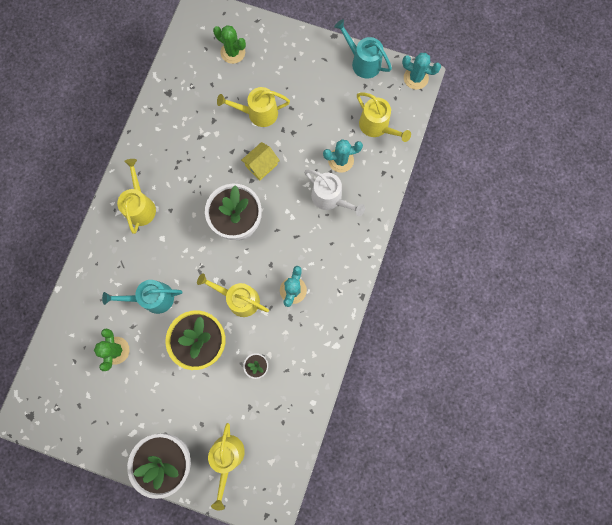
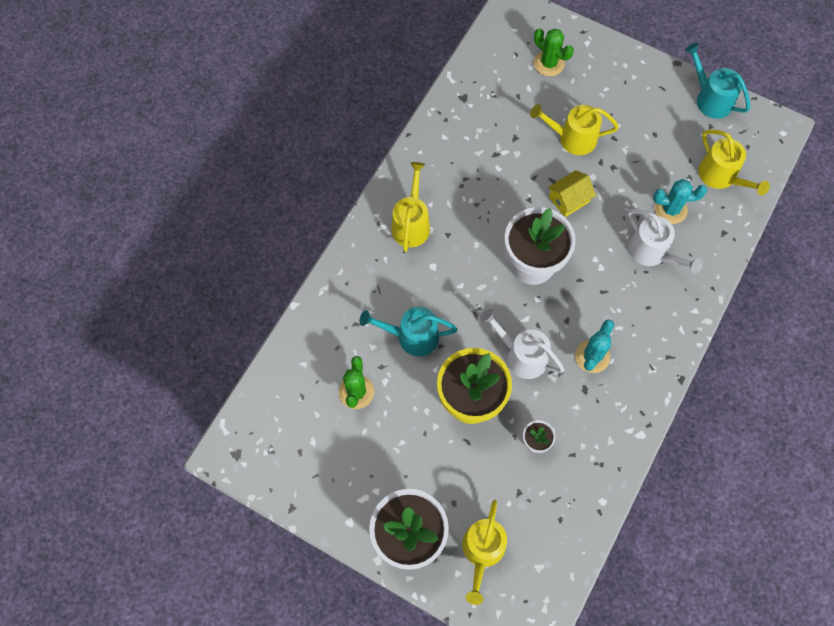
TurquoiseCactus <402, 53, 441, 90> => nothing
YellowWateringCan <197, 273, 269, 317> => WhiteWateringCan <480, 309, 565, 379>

---

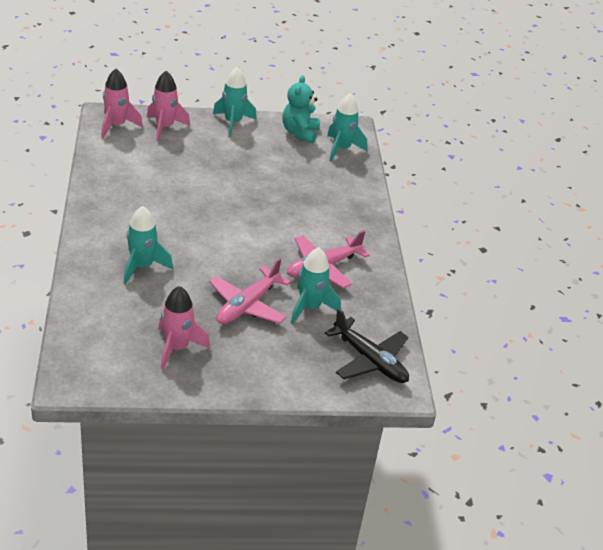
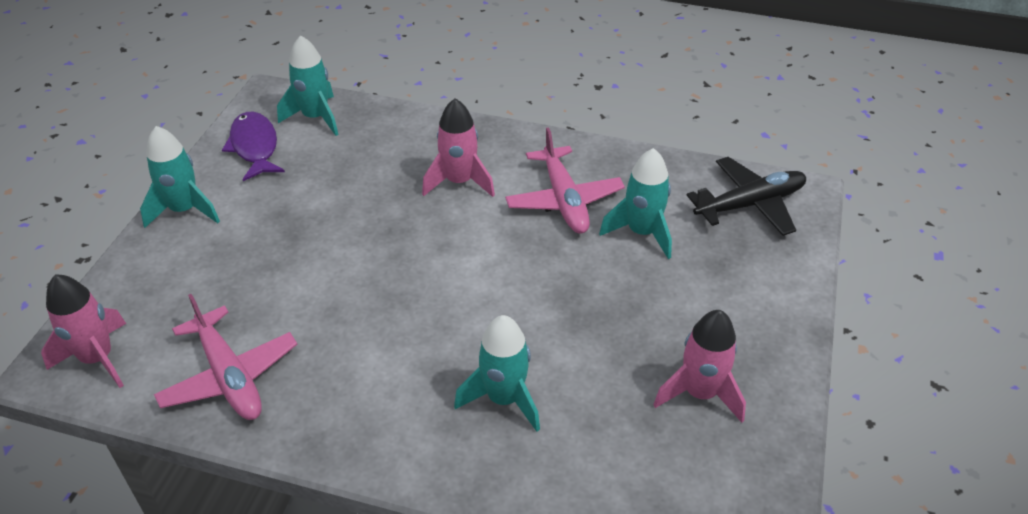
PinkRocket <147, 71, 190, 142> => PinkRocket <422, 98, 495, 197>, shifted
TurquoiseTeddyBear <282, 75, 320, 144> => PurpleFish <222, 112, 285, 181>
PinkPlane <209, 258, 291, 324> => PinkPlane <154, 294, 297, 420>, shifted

■ The task ■
In the entries above, find each line with the string "shifted" and copy it.

■ Answer box ■
PinkRocket <147, 71, 190, 142> => PinkRocket <422, 98, 495, 197>, shifted
PinkPlane <209, 258, 291, 324> => PinkPlane <154, 294, 297, 420>, shifted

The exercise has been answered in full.